#### DATA SHOWN

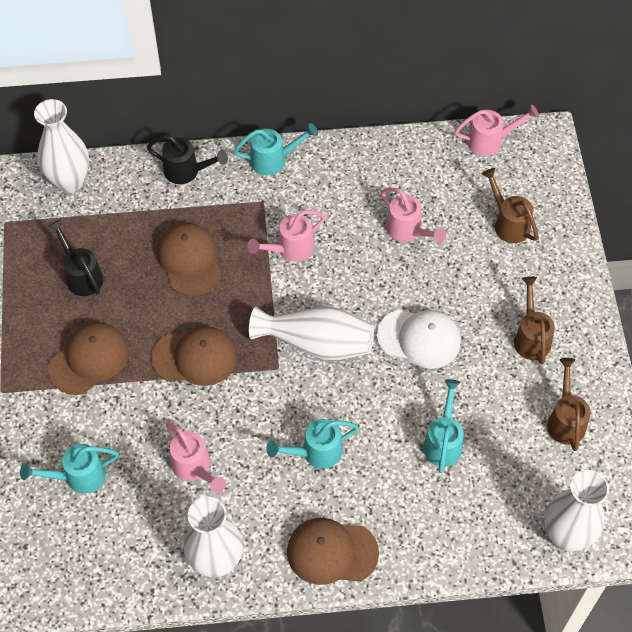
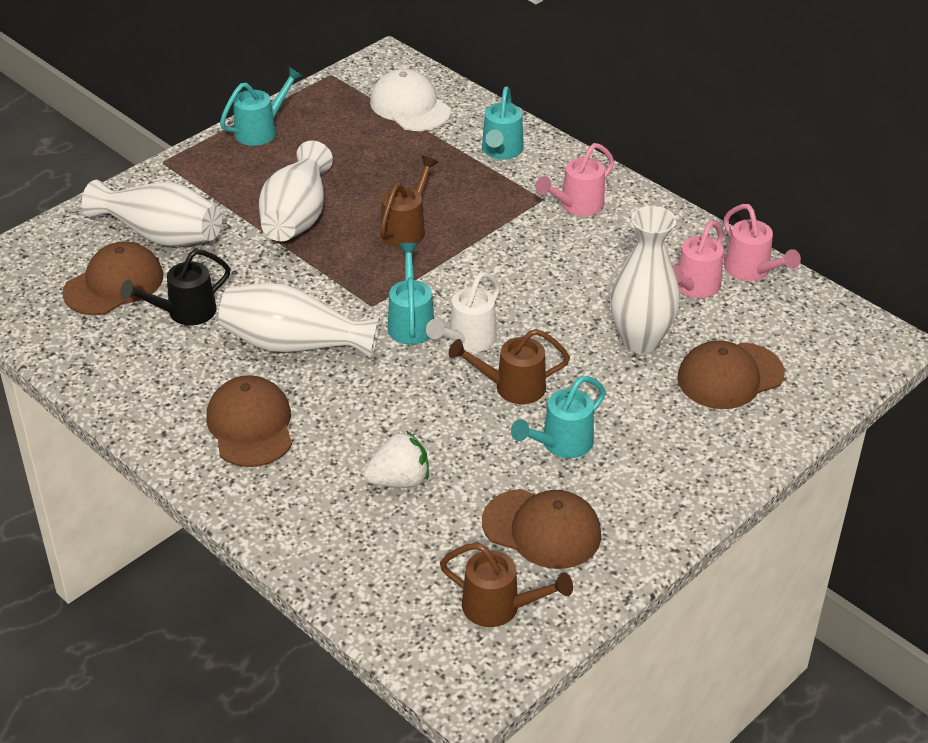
black watering can: 2 -> 1
pink watering can: 4 -> 3
white strawberry: 0 -> 1
white watering can: 0 -> 1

########

=== PROBLEM ===
Every line, from the one holding "pink watering can: 4 -> 3" through the last line of the material above, should be transcribed exactly, and no line outside that range.

=== EXPECTED OUTPUT ===
pink watering can: 4 -> 3
white strawberry: 0 -> 1
white watering can: 0 -> 1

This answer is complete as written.